Using the entries below, quote exactly the span of lines that begins with the line containing "Segment regions of" and ends with the final line.
=-=-=-=-=
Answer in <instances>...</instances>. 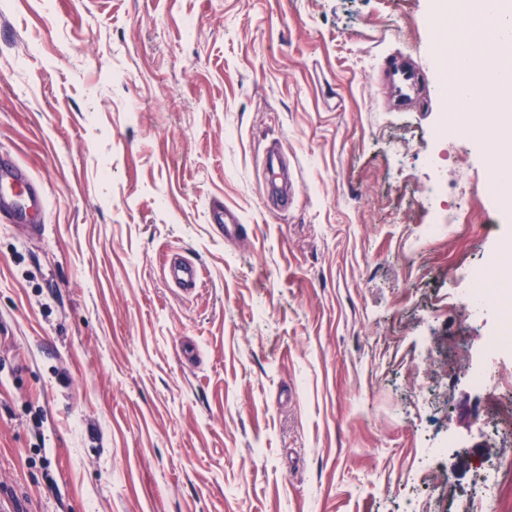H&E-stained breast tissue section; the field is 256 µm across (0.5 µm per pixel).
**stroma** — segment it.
Masks as SVG:
<instances>
[{"label":"stroma","mask_w":512,"mask_h":512,"mask_svg":"<svg viewBox=\"0 0 512 512\" xmlns=\"http://www.w3.org/2000/svg\"><path fill=\"white\" fill-rule=\"evenodd\" d=\"M439 4L0 0V152L46 199L0 223V512H467L487 466L512 512V353L465 302L512 220L434 136ZM390 56L425 72L402 111ZM211 215L214 224L221 227L224 232V238L238 235L242 230V220L240 214L228 208L212 209ZM165 275L170 283L186 294L193 293L200 281L198 267L190 261L179 258H172L165 264Z\"/></svg>","instance_id":"1"}]
</instances>
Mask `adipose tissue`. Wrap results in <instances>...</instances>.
I'll list each match as a JSON object with an SVG mask.
<instances>
[{"instance_id":"1","label":"adipose tissue","mask_w":512,"mask_h":512,"mask_svg":"<svg viewBox=\"0 0 512 512\" xmlns=\"http://www.w3.org/2000/svg\"><path fill=\"white\" fill-rule=\"evenodd\" d=\"M468 10L472 24L452 21L441 34L467 82L483 90L477 97L451 94V110L462 116L455 130L494 144L490 162L503 182L512 179V56L494 44L512 30V0H469Z\"/></svg>"}]
</instances>
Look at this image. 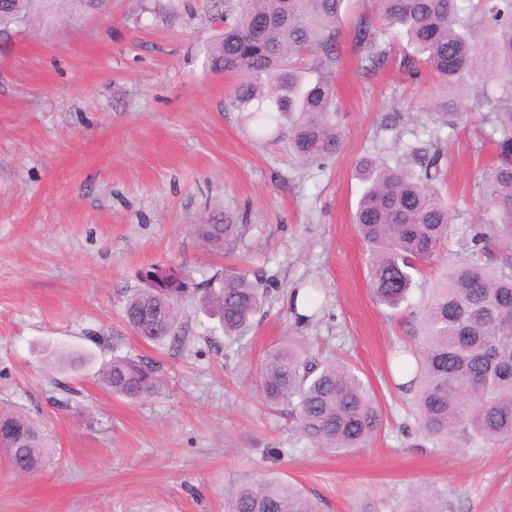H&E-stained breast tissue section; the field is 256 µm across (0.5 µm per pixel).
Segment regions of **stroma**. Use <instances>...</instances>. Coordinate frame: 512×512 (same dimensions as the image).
<instances>
[{
	"mask_svg": "<svg viewBox=\"0 0 512 512\" xmlns=\"http://www.w3.org/2000/svg\"><path fill=\"white\" fill-rule=\"evenodd\" d=\"M236 0H103L0 34V406L27 411L53 452L21 475L0 459V512H224V487L279 477L321 497L328 512H399L419 485L448 512H512V441L438 448L418 428L410 394L389 386L391 355L415 344L436 280L464 251L482 213L477 178L498 161L481 125L450 131L440 185L458 213L438 261L415 275L408 305L391 311L369 290L367 248L352 215L359 157L403 155L441 91L427 72L357 65L346 0L332 72L344 148L302 163L274 134L256 138L230 105L237 75L211 69L207 45ZM233 214L265 306L248 334L187 301L183 345L148 343L122 321L126 299L153 266L202 281L231 264L194 225ZM322 289L317 318L297 321L295 288ZM315 338L370 385L384 415L369 447L312 448L253 387L284 335ZM82 356L63 371L49 351ZM159 361L158 391L133 402L100 381L114 356ZM73 387L65 396L63 386Z\"/></svg>",
	"mask_w": 512,
	"mask_h": 512,
	"instance_id": "obj_1",
	"label": "stroma"
}]
</instances>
=-=-=-=-=
§ The answer
Segment regions of **stroma**. Use <instances>...</instances>. Coordinate frame: 512×512 (same dimensions as the image).
<instances>
[{
	"mask_svg": "<svg viewBox=\"0 0 512 512\" xmlns=\"http://www.w3.org/2000/svg\"><path fill=\"white\" fill-rule=\"evenodd\" d=\"M236 0H103L0 34V406L27 411L53 452L21 475L0 459V512H224V487L279 477L321 497L328 512H399L419 485L448 512H512V441L438 448L418 428L410 394L389 386L391 355L415 344L436 280L464 251L482 213L477 178L498 161L481 125L450 131L440 185L458 213L438 261L415 275L408 305L391 311L369 290L367 248L352 215L359 157L403 155L441 91L427 72L357 65L346 0L332 72L344 148L302 163L274 134L256 138L230 105L237 75L211 69L207 45ZM233 214L265 306L248 334L187 301L183 345L148 343L122 321L126 299L153 266L202 281L231 264L194 225ZM322 289L317 318L297 321L295 288ZM315 338L370 385L384 415L369 447L312 448L253 387L284 335ZM82 356L63 371L49 351ZM159 361L158 391L133 402L100 381L114 356ZM73 387L65 396L63 386Z\"/></svg>",
	"mask_w": 512,
	"mask_h": 512,
	"instance_id": "obj_1",
	"label": "stroma"
}]
</instances>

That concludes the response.